┏━━

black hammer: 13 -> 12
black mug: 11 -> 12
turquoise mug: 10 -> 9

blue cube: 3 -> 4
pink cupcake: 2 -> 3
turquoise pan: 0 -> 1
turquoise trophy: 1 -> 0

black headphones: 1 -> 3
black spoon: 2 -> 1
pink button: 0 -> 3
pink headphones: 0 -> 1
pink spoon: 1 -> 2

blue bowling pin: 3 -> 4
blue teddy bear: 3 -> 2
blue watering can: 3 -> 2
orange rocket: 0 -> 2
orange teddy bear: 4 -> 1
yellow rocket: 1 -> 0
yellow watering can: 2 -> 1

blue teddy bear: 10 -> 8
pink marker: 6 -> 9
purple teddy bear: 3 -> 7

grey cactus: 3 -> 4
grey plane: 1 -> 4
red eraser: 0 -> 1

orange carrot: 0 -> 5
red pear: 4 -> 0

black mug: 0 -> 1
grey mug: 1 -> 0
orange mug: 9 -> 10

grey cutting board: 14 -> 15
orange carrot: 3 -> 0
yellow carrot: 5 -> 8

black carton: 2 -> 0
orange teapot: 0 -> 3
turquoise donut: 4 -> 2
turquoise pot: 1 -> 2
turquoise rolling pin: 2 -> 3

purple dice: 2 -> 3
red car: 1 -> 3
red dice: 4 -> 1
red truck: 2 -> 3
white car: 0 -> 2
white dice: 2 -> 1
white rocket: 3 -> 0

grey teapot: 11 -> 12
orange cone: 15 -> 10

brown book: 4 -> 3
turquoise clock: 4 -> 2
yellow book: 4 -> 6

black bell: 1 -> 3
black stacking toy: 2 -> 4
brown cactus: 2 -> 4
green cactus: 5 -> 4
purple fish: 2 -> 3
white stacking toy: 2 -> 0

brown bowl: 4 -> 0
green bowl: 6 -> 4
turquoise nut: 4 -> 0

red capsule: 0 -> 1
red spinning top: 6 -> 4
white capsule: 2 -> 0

┗━━

## Directions
Set down the records again without altering a word.

## Answer to this exercise
black hammer: 13 -> 12
black mug: 11 -> 12
turquoise mug: 10 -> 9

blue cube: 3 -> 4
pink cupcake: 2 -> 3
turquoise pan: 0 -> 1
turquoise trophy: 1 -> 0

black headphones: 1 -> 3
black spoon: 2 -> 1
pink button: 0 -> 3
pink headphones: 0 -> 1
pink spoon: 1 -> 2

blue bowling pin: 3 -> 4
blue teddy bear: 3 -> 2
blue watering can: 3 -> 2
orange rocket: 0 -> 2
orange teddy bear: 4 -> 1
yellow rocket: 1 -> 0
yellow watering can: 2 -> 1

blue teddy bear: 10 -> 8
pink marker: 6 -> 9
purple teddy bear: 3 -> 7

grey cactus: 3 -> 4
grey plane: 1 -> 4
red eraser: 0 -> 1

orange carrot: 0 -> 5
red pear: 4 -> 0

black mug: 0 -> 1
grey mug: 1 -> 0
orange mug: 9 -> 10

grey cutting board: 14 -> 15
orange carrot: 3 -> 0
yellow carrot: 5 -> 8

black carton: 2 -> 0
orange teapot: 0 -> 3
turquoise donut: 4 -> 2
turquoise pot: 1 -> 2
turquoise rolling pin: 2 -> 3

purple dice: 2 -> 3
red car: 1 -> 3
red dice: 4 -> 1
red truck: 2 -> 3
white car: 0 -> 2
white dice: 2 -> 1
white rocket: 3 -> 0

grey teapot: 11 -> 12
orange cone: 15 -> 10

brown book: 4 -> 3
turquoise clock: 4 -> 2
yellow book: 4 -> 6

black bell: 1 -> 3
black stacking toy: 2 -> 4
brown cactus: 2 -> 4
green cactus: 5 -> 4
purple fish: 2 -> 3
white stacking toy: 2 -> 0

brown bowl: 4 -> 0
green bowl: 6 -> 4
turquoise nut: 4 -> 0

red capsule: 0 -> 1
red spinning top: 6 -> 4
white capsule: 2 -> 0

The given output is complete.